[Opening Data to process section]
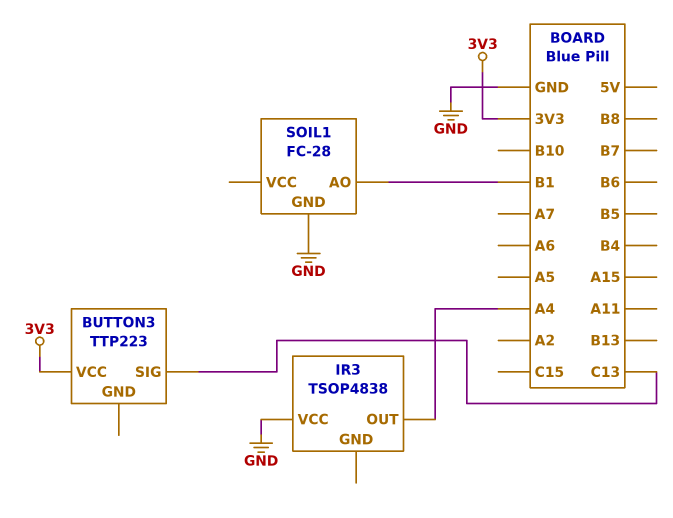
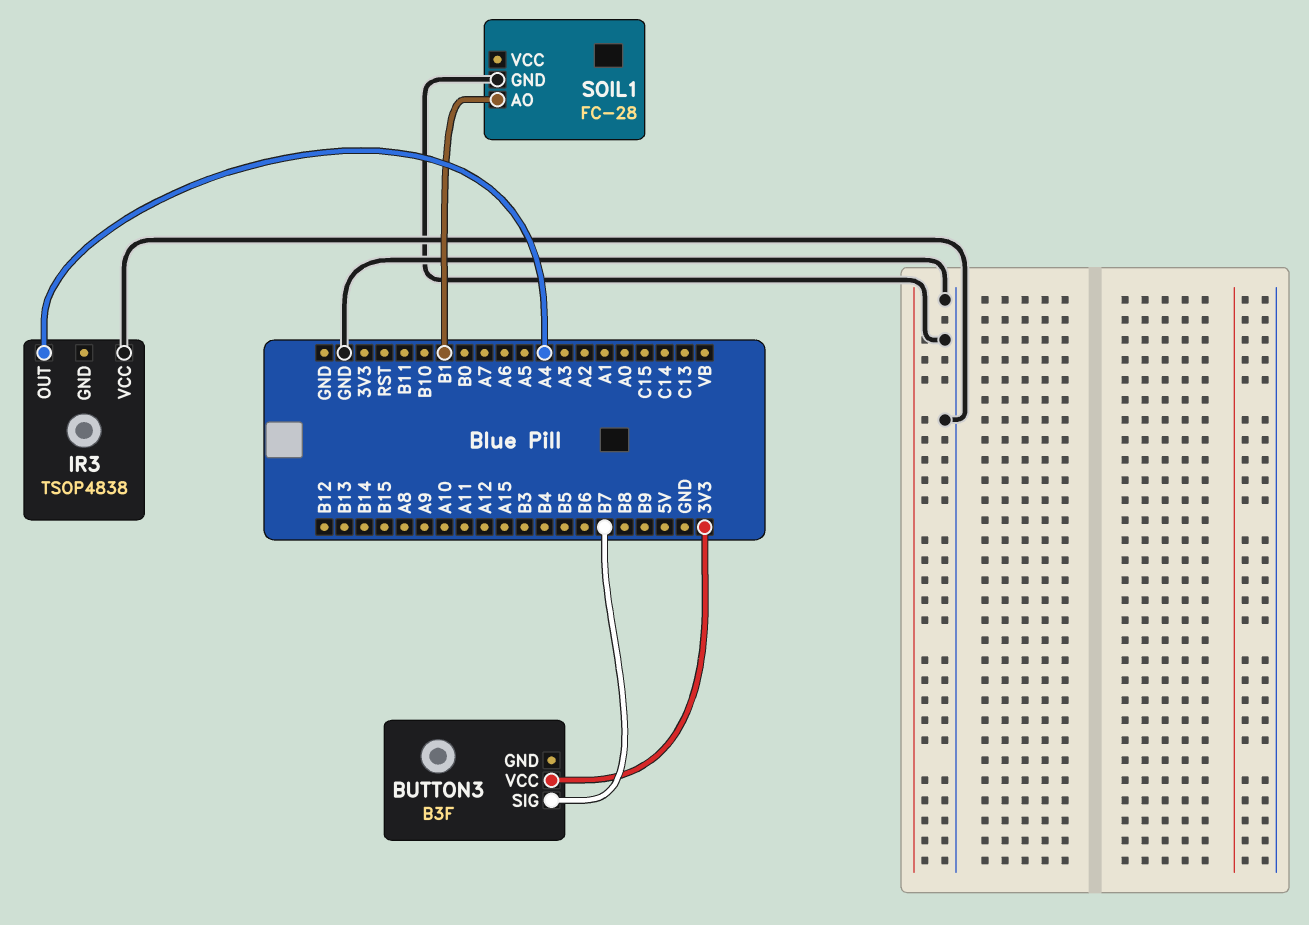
BUTTON3: TTP223 -> B3F
BUTTON3 pin SIG: C13 -> B7

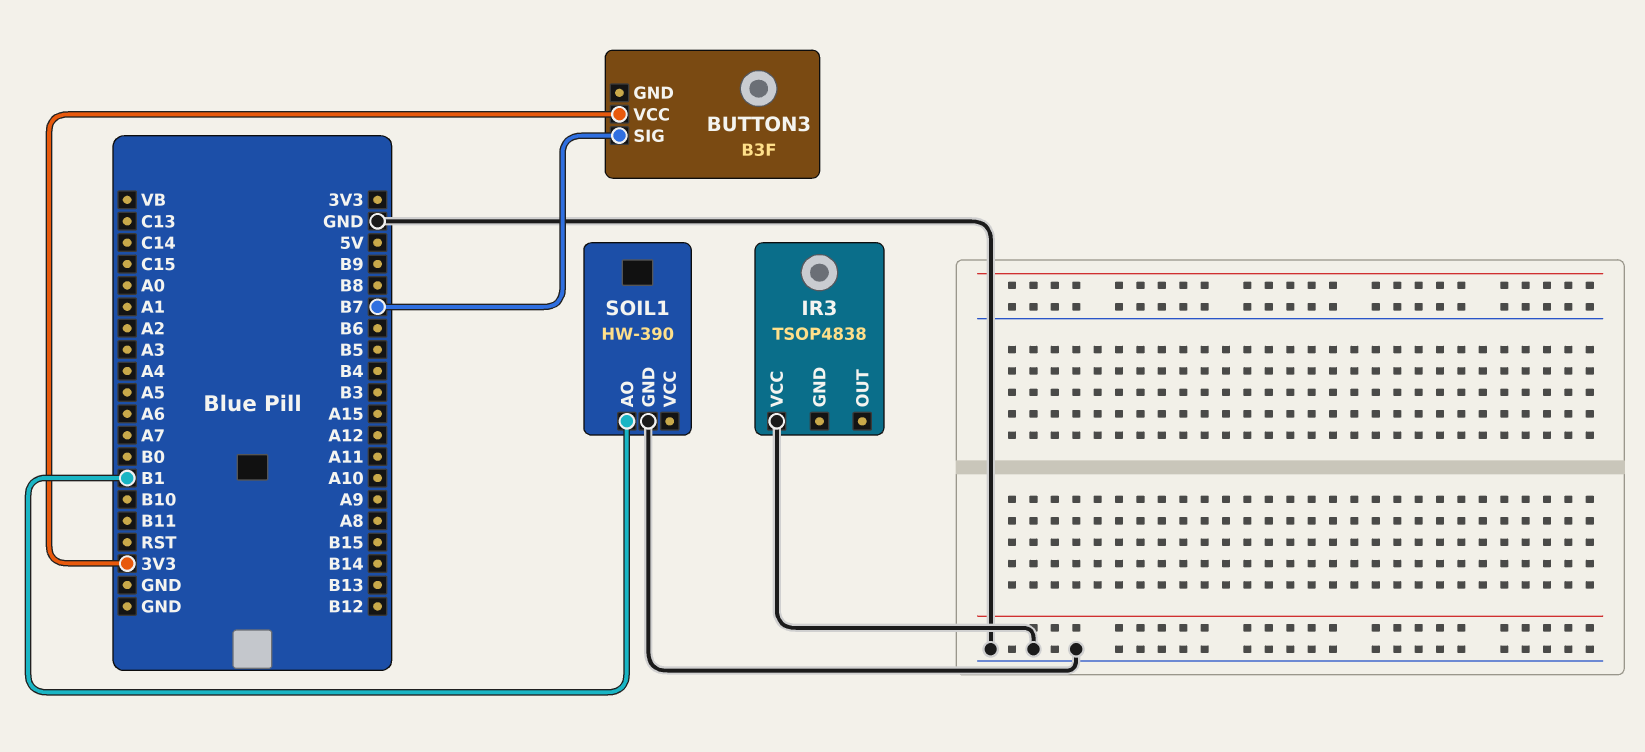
IR3 pin OUT: A4 -> none
SOIL1: FC-28 -> HW-390

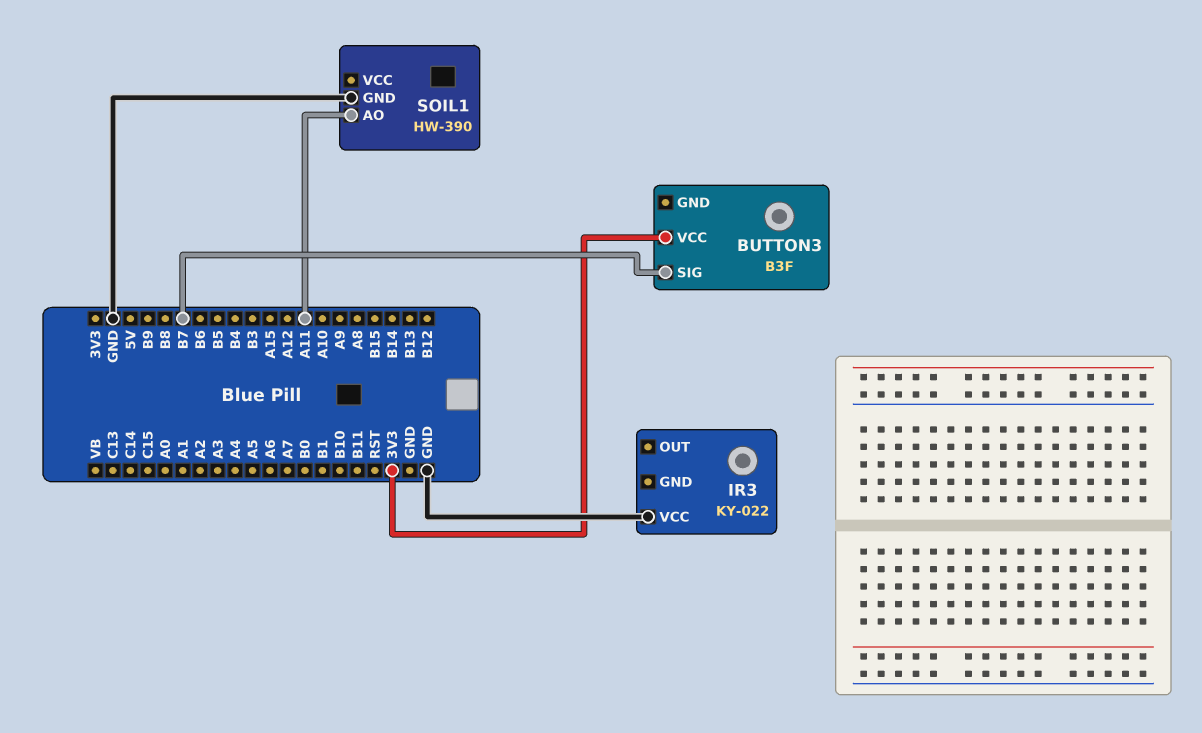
IR3: TSOP4838 -> KY-022
SOIL1 pin AO: B1 -> A11

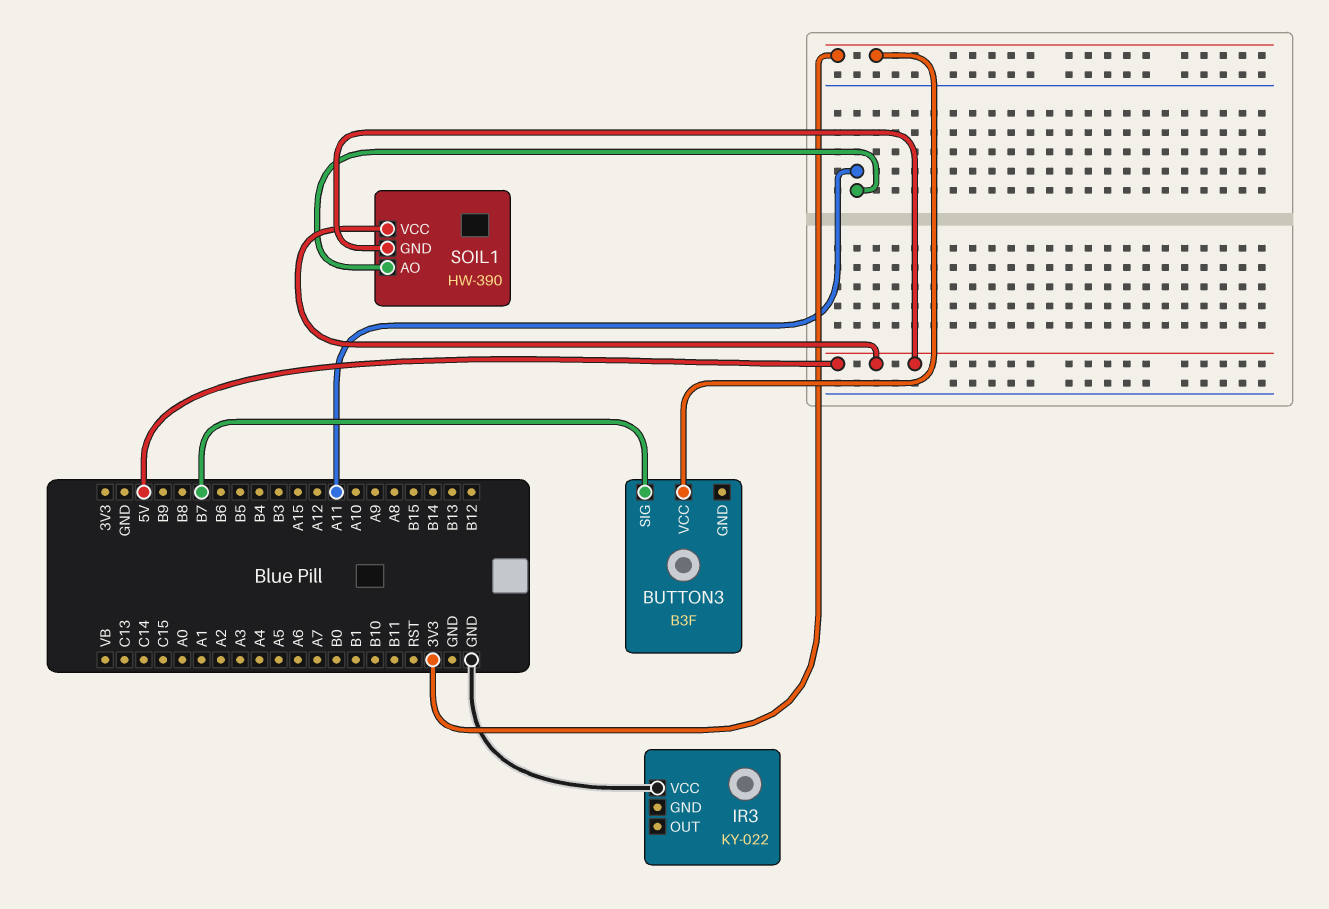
SOIL1 pin GND: GND -> 5V
SOIL1 pin VCC: none -> 5V

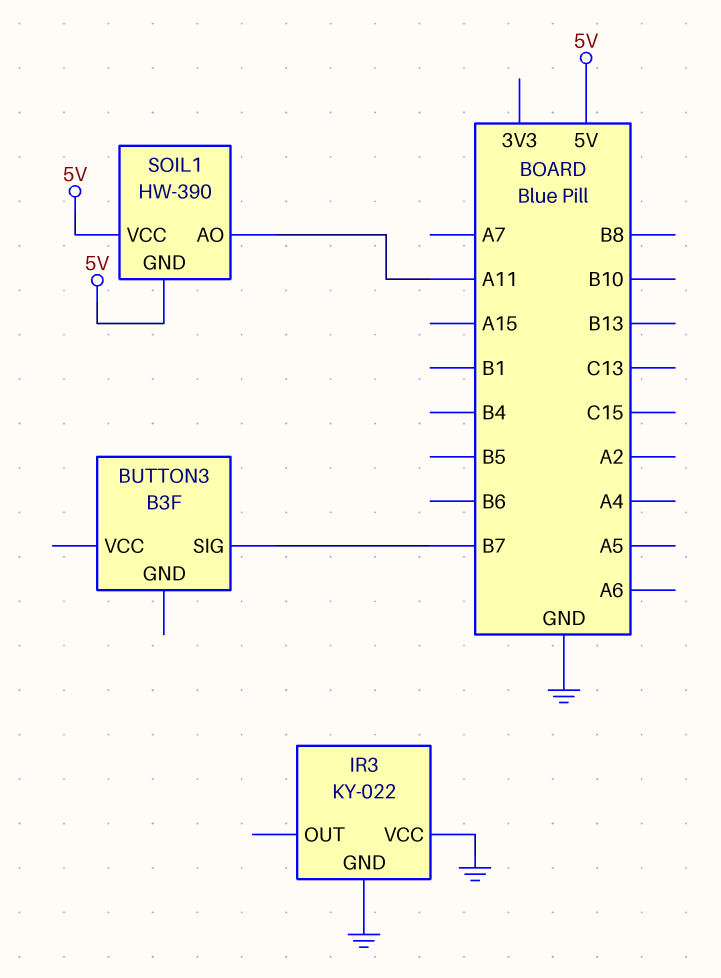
BUTTON3 pin VCC: 3V3 -> none
IR3 pin GND: none -> GND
[Closing Data to process section]
▶ **The task**
Your answer should contain all the material above, written out exactly, and none of the pictures.

▶ **Worked solution**
BUTTON3: TTP223 -> B3F
BUTTON3 pin SIG: C13 -> B7

IR3 pin OUT: A4 -> none
SOIL1: FC-28 -> HW-390

IR3: TSOP4838 -> KY-022
SOIL1 pin AO: B1 -> A11

SOIL1 pin GND: GND -> 5V
SOIL1 pin VCC: none -> 5V

BUTTON3 pin VCC: 3V3 -> none
IR3 pin GND: none -> GND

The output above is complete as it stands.